Start of DATA TO PROCESS

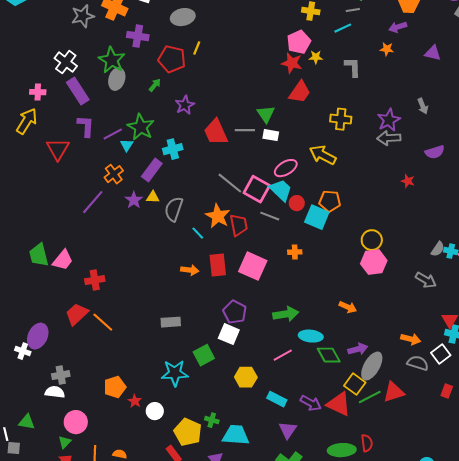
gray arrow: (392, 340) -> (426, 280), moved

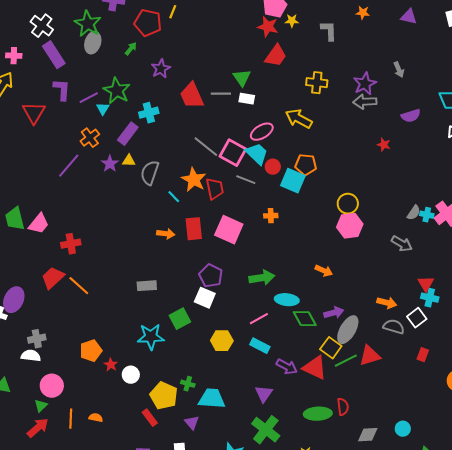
cyan rectangle: (277, 399) -> (260, 346), moved

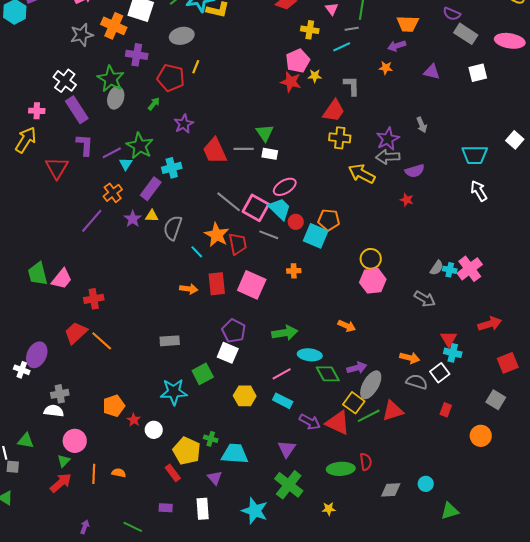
red trapezoid: (276, 56) -> (334, 111), moved
purple semicircle: (411, 116) -> (415, 171), moved
yellow arrow: (299, 119) -> (362, 174), moved

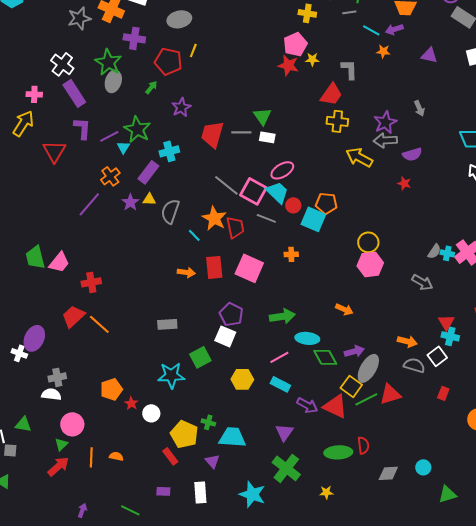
cyan line: (342, 47) -> (371, 30), moved, turned 54
red trapezoid: (215, 151) -> (212, 134), turned 40

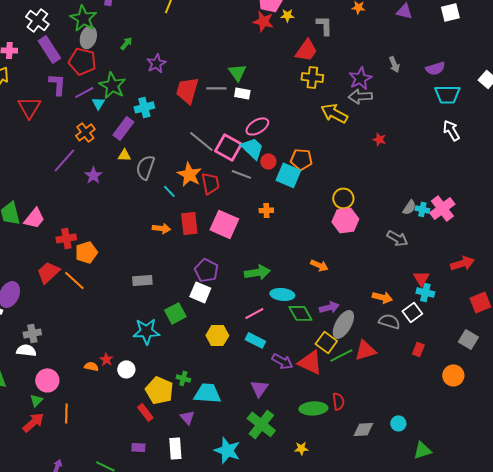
red pentagon: (168, 61) -> (82, 61), moved
purple semicircle: (412, 154) -> (435, 68), moved
purple star: (130, 202) -> (93, 175), moved
orange pentagon: (111, 389) -> (86, 252), moved
orange semicircle: (116, 456) -> (91, 366), moved

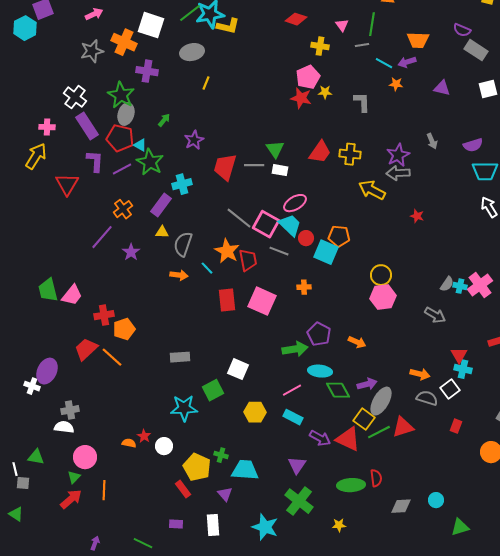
red trapezoid: (306, 50) -> (320, 152), moved
cyan triangle: (98, 103) -> (140, 145), moved, turned -32
orange arrow: (161, 228) -> (179, 275), moved
purple pentagon: (206, 270) -> (319, 334), moved

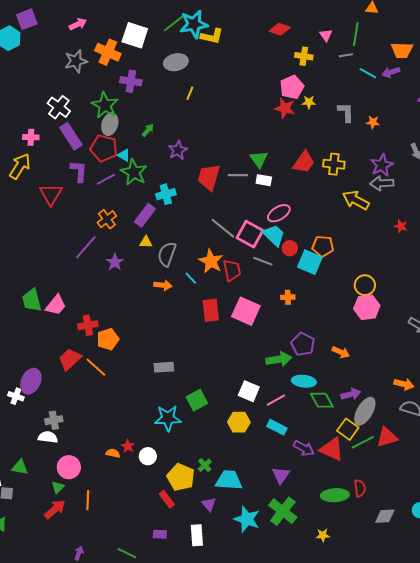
orange star: (396, 84) -> (373, 122), moved
white square: (238, 369) -> (249, 391), moved
green cross: (221, 455) -> (205, 465), turned 32
cyan star: (265, 527) -> (247, 519), moved

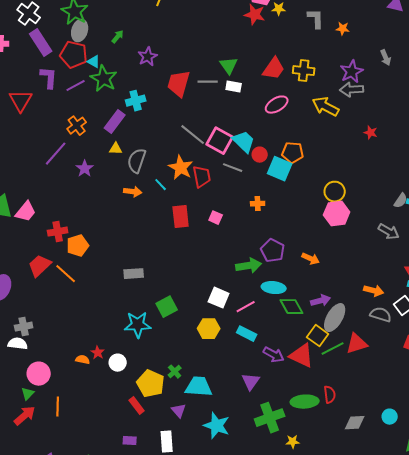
pink ellipse: (279, 213) -> (277, 105), moved
pink square: (246, 311) -> (216, 218), size x0.5
green cross: (283, 511) -> (270, 418), moved, turned 32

End of DATA TO PROCESS

• **EXERCISE GOAL**: The answer must consist of every line above that contains the word "purple".

• **EXERCISE RESPONSE**:
purple semicircle: (411, 116) -> (415, 171), moved
purple semicircle: (412, 154) -> (435, 68), moved
purple star: (130, 202) -> (93, 175), moved
purple pentagon: (206, 270) -> (319, 334), moved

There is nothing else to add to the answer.